** RECORDS follows **

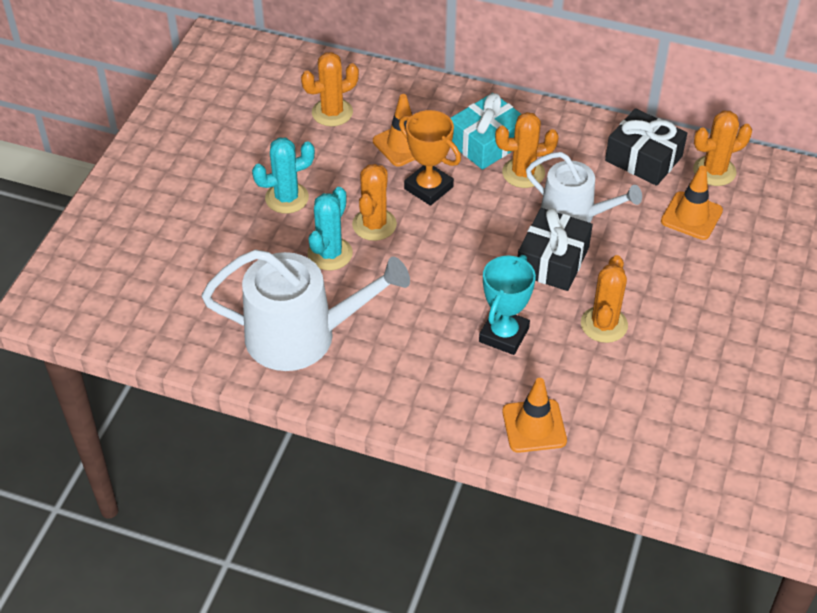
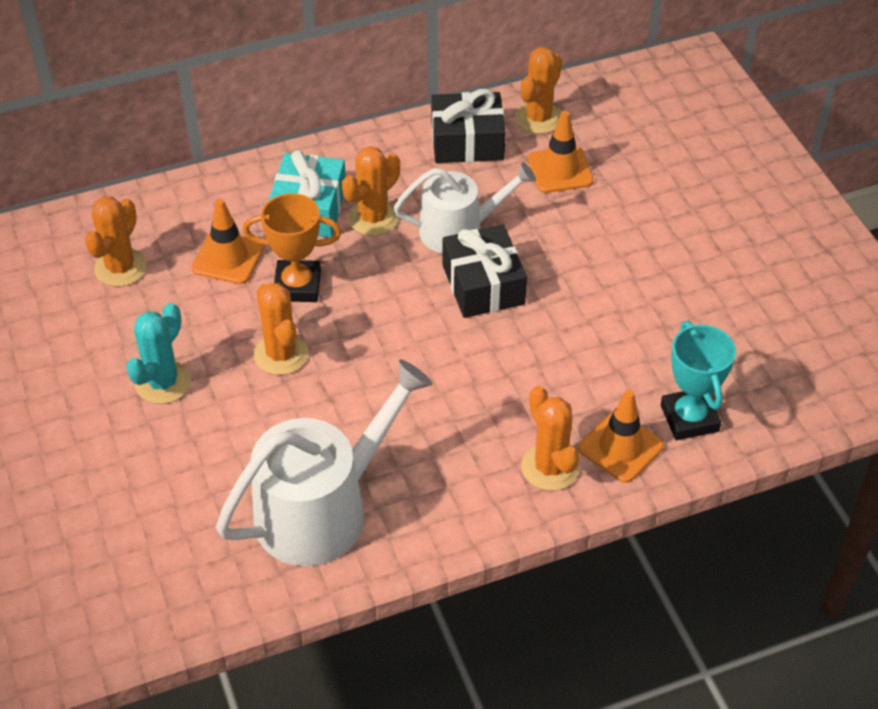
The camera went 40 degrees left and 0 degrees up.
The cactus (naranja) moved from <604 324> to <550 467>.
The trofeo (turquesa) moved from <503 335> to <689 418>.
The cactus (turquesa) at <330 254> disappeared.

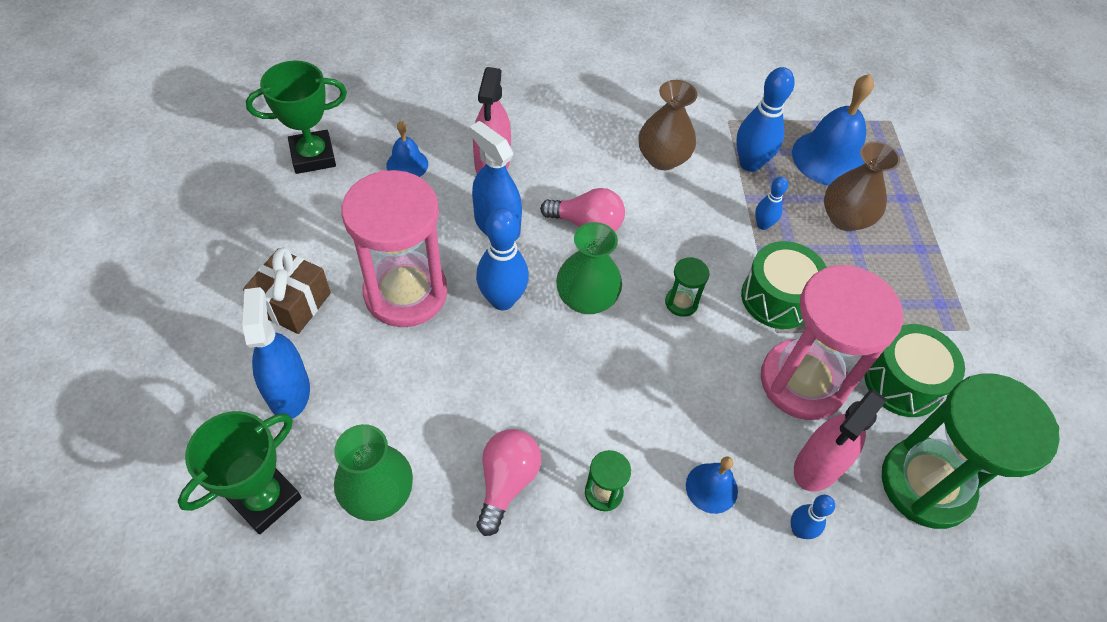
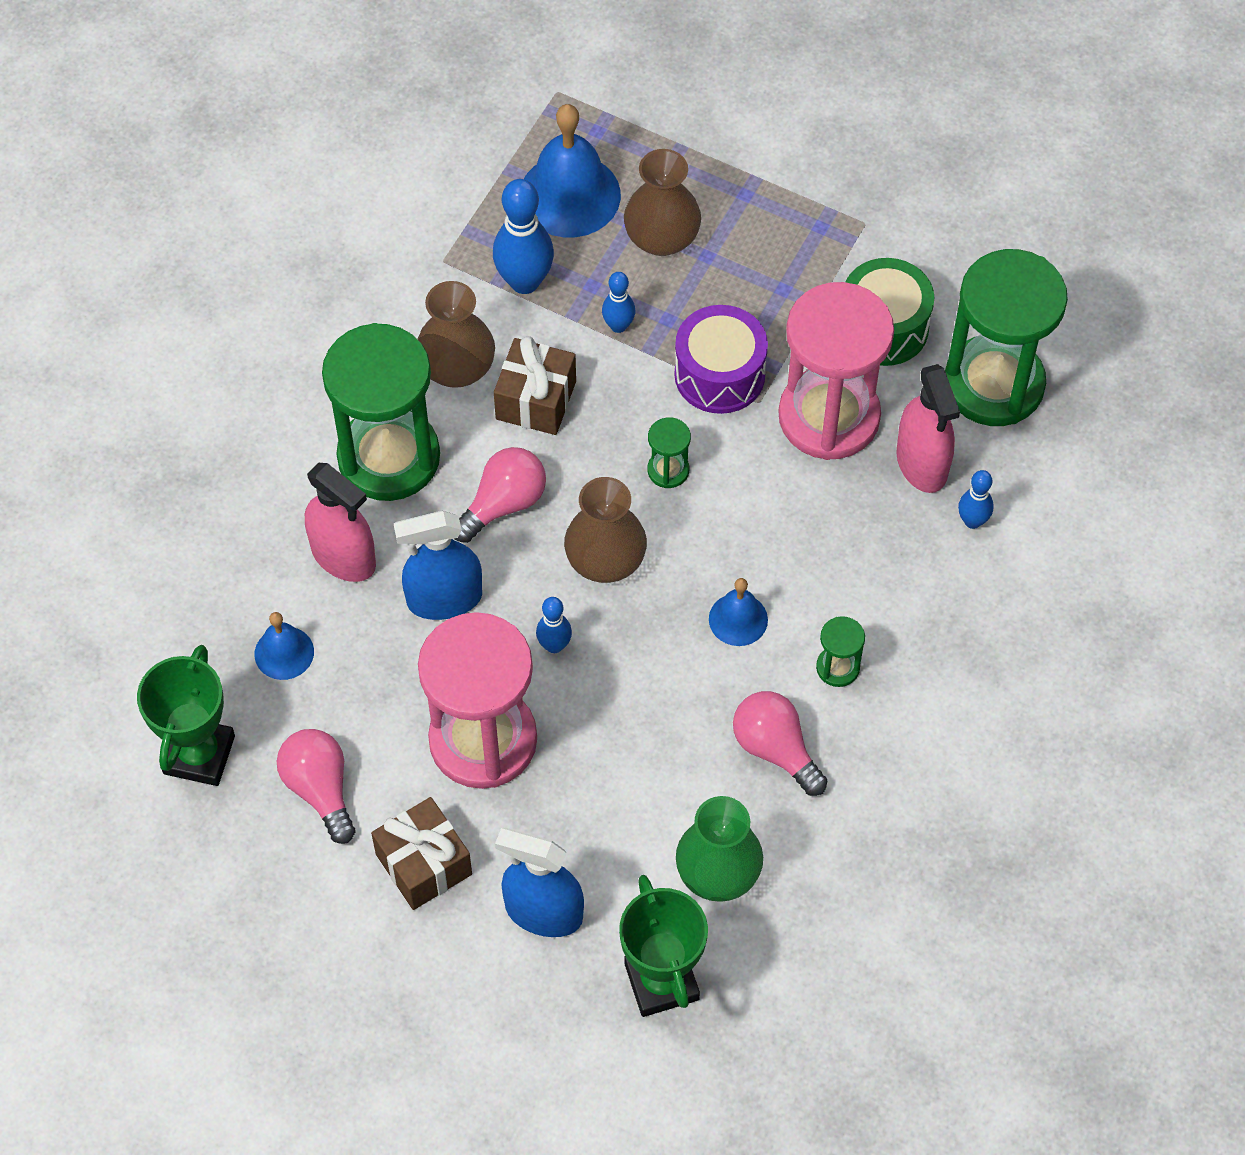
The camera went 55 degrees left and 5 degrees up.
The bombilla (rosa) at <320 789> appeared.
The reloj de arena (verde) at <389 457> appeared.
The regalo (marrón) at <536 400> appeared.
The bolo (azul) at <502 300> changed to 0.55 times the size.
The florero (verde) at <586 299> became the florero (marrón) at <605 560>.
The tambor (verde) at <777 298> became the tambor (morado) at <719 374>.
The campana (azul) moved from <711 488> to <738 619>.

** End of RECORDS **

◆ **BRIEF**: Set all of the records down once more, letter for letter, with the images removed.

◆ **SOLUTION TO THIS PROBLEM**:
The camera went 40 degrees left and 0 degrees up.
The cactus (naranja) moved from <604 324> to <550 467>.
The trofeo (turquesa) moved from <503 335> to <689 418>.
The cactus (turquesa) at <330 254> disappeared.

The camera went 55 degrees left and 5 degrees up.
The bombilla (rosa) at <320 789> appeared.
The reloj de arena (verde) at <389 457> appeared.
The regalo (marrón) at <536 400> appeared.
The bolo (azul) at <502 300> changed to 0.55 times the size.
The florero (verde) at <586 299> became the florero (marrón) at <605 560>.
The tambor (verde) at <777 298> became the tambor (morado) at <719 374>.
The campana (azul) moved from <711 488> to <738 619>.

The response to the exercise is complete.